Task prompt >>
The answer should be an exact repeat of the stretch of material below from the line containing "blue cube: [203,208,267,274]" through the line containing "yellow cheese: [281,151,327,192]".

─── Information ───

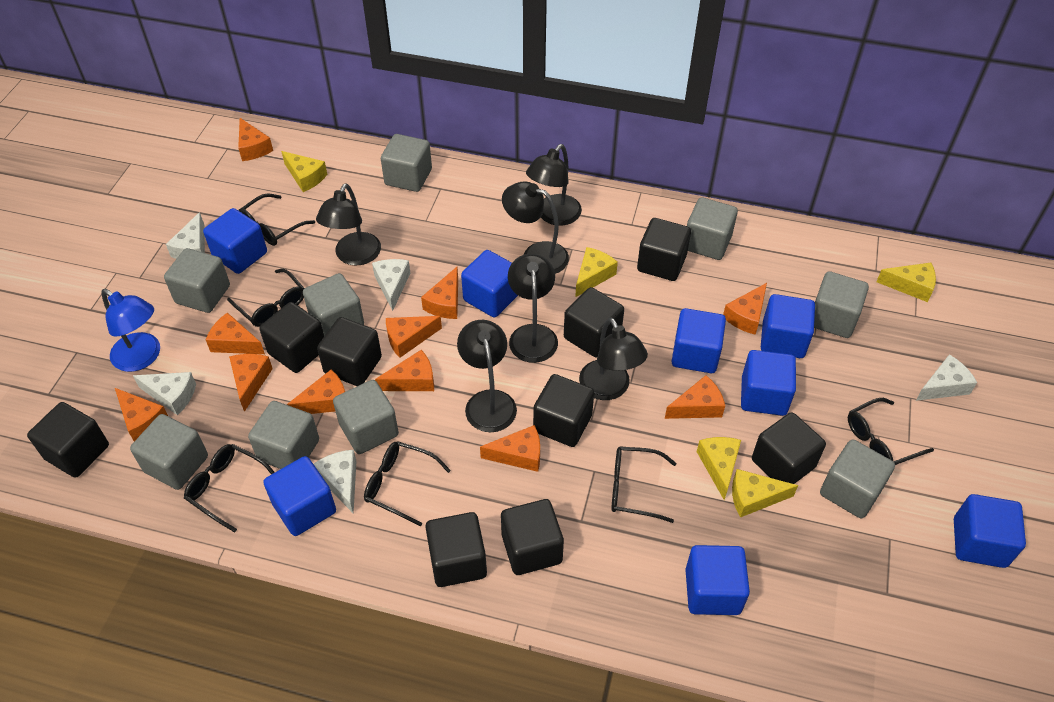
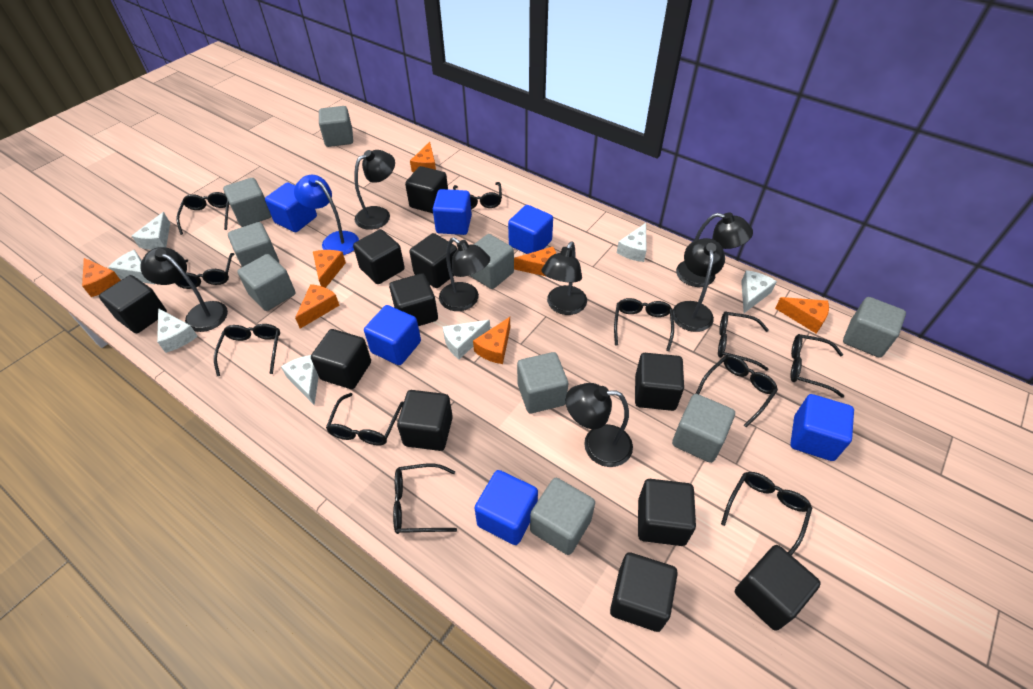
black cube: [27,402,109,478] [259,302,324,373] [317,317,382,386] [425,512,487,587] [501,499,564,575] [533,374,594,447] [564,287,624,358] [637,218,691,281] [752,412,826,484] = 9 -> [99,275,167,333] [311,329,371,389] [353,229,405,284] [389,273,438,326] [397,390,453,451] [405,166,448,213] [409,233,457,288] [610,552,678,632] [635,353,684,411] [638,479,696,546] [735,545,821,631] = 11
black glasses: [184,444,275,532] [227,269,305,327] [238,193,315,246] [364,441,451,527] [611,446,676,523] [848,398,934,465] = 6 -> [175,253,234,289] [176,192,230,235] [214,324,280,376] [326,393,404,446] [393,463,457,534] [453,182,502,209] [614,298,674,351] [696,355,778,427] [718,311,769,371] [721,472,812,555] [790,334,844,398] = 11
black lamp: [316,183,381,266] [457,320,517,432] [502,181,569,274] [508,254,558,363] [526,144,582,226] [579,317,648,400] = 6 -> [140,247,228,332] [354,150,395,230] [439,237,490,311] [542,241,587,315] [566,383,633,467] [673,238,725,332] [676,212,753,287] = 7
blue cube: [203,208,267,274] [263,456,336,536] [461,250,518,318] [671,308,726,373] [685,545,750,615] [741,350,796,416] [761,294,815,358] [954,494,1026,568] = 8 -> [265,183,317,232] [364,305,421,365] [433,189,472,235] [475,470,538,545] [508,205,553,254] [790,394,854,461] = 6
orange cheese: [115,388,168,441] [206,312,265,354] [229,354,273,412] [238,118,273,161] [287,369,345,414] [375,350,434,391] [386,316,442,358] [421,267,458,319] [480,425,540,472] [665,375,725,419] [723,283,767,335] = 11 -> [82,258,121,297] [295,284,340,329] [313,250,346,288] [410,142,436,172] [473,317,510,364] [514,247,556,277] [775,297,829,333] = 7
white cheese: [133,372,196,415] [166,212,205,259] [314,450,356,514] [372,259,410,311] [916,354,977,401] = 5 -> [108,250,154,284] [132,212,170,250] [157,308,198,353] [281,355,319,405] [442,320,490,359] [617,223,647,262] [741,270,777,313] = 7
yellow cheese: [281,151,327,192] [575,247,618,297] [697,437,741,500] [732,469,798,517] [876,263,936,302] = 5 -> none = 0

───
─── Information ───

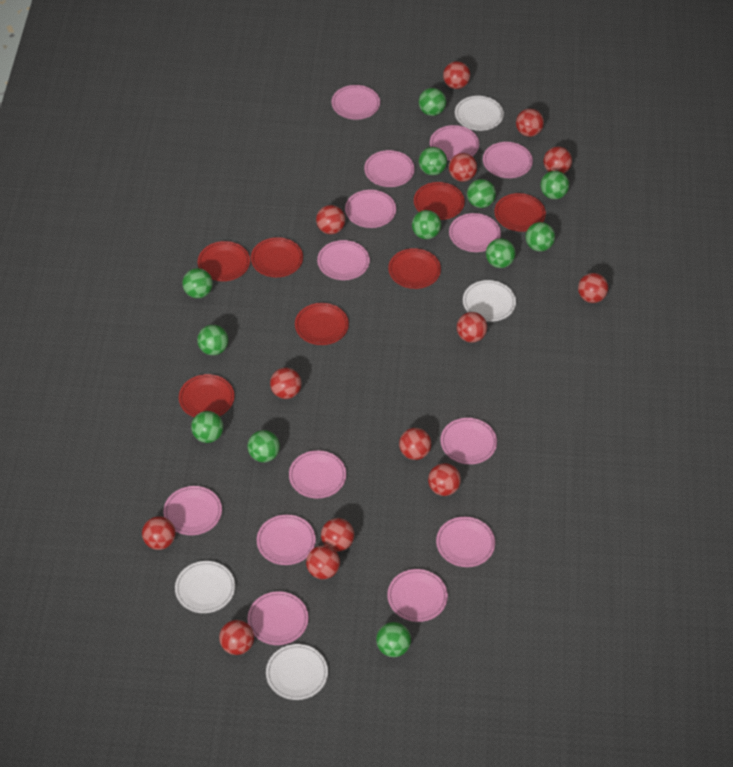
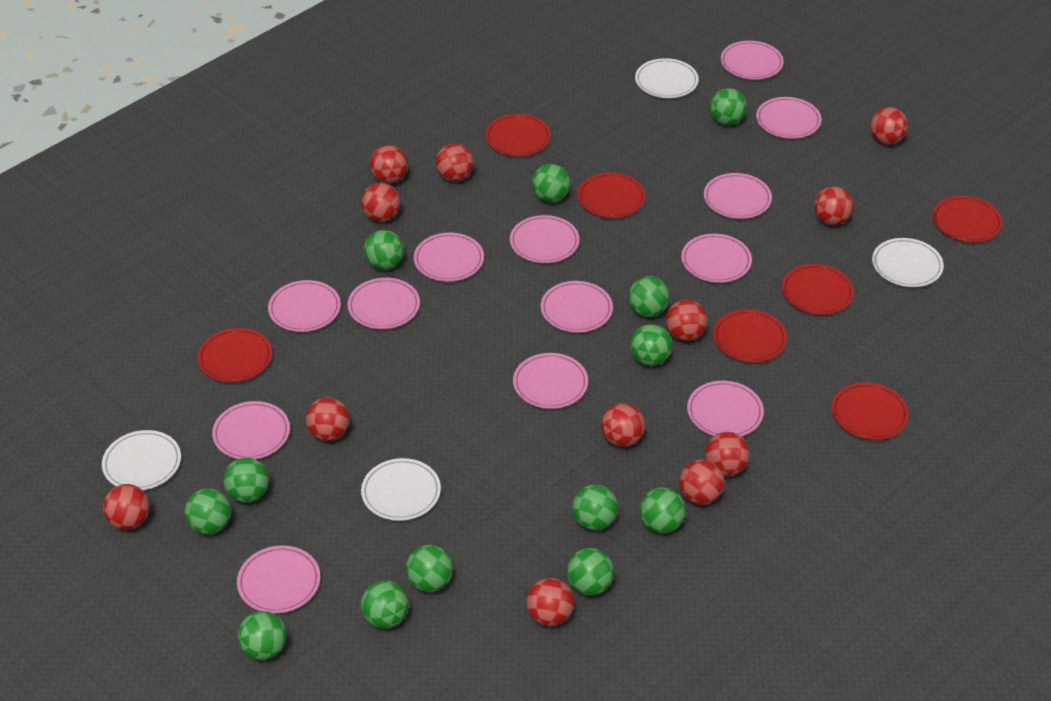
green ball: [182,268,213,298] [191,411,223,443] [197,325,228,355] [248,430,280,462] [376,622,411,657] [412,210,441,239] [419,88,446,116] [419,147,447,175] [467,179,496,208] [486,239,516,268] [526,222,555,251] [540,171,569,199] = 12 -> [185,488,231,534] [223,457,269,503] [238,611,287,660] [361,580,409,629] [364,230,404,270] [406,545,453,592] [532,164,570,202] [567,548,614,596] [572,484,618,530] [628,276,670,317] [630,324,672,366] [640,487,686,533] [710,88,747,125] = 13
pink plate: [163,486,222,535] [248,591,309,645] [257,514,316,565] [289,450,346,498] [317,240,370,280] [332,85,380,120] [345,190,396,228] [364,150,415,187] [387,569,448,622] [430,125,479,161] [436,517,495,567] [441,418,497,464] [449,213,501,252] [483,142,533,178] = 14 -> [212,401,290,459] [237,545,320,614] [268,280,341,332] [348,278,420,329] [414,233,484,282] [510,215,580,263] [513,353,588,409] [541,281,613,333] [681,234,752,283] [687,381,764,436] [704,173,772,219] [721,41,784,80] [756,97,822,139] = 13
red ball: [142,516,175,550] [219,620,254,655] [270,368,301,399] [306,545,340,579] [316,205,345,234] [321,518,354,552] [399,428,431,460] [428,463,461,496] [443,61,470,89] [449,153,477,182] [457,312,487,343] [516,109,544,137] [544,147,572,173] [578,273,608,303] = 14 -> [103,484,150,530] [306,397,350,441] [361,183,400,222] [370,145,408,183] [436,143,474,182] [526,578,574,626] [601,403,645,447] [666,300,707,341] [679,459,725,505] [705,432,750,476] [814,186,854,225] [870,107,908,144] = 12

───
─── Information ───

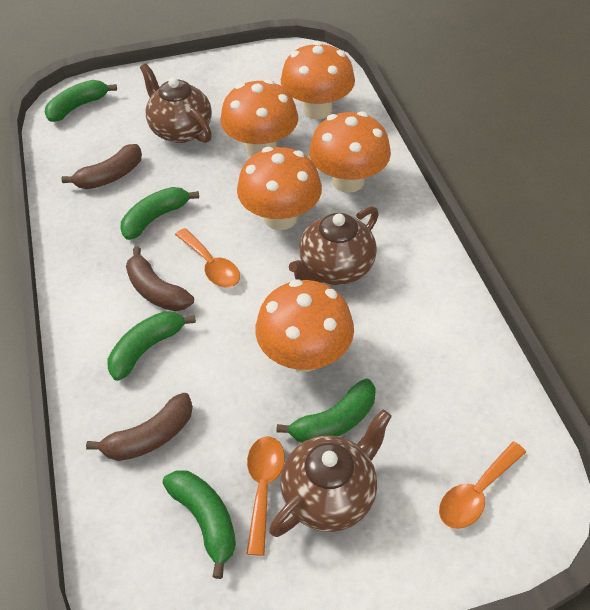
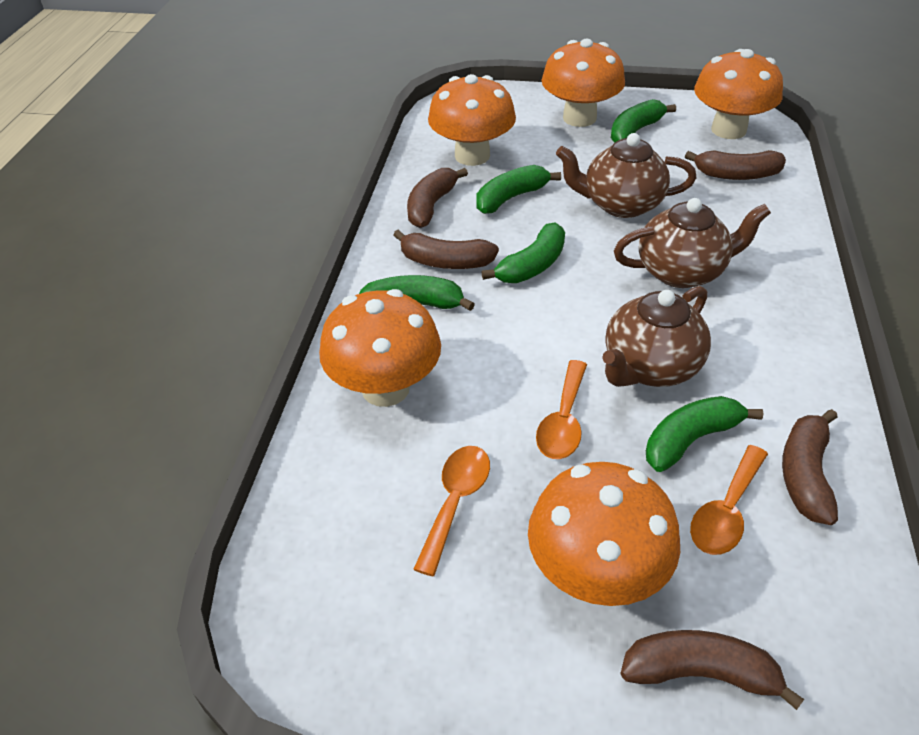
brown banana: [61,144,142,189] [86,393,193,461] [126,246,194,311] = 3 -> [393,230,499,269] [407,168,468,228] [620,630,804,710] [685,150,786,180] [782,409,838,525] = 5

───

Response to this exercise >>
blue cube: [203,208,267,274] [263,456,336,536] [461,250,518,318] [671,308,726,373] [685,545,750,615] [741,350,796,416] [761,294,815,358] [954,494,1026,568] = 8 -> [265,183,317,232] [364,305,421,365] [433,189,472,235] [475,470,538,545] [508,205,553,254] [790,394,854,461] = 6
orange cheese: [115,388,168,441] [206,312,265,354] [229,354,273,412] [238,118,273,161] [287,369,345,414] [375,350,434,391] [386,316,442,358] [421,267,458,319] [480,425,540,472] [665,375,725,419] [723,283,767,335] = 11 -> [82,258,121,297] [295,284,340,329] [313,250,346,288] [410,142,436,172] [473,317,510,364] [514,247,556,277] [775,297,829,333] = 7
white cheese: [133,372,196,415] [166,212,205,259] [314,450,356,514] [372,259,410,311] [916,354,977,401] = 5 -> [108,250,154,284] [132,212,170,250] [157,308,198,353] [281,355,319,405] [442,320,490,359] [617,223,647,262] [741,270,777,313] = 7
yellow cheese: [281,151,327,192] [575,247,618,297] [697,437,741,500] [732,469,798,517] [876,263,936,302] = 5 -> none = 0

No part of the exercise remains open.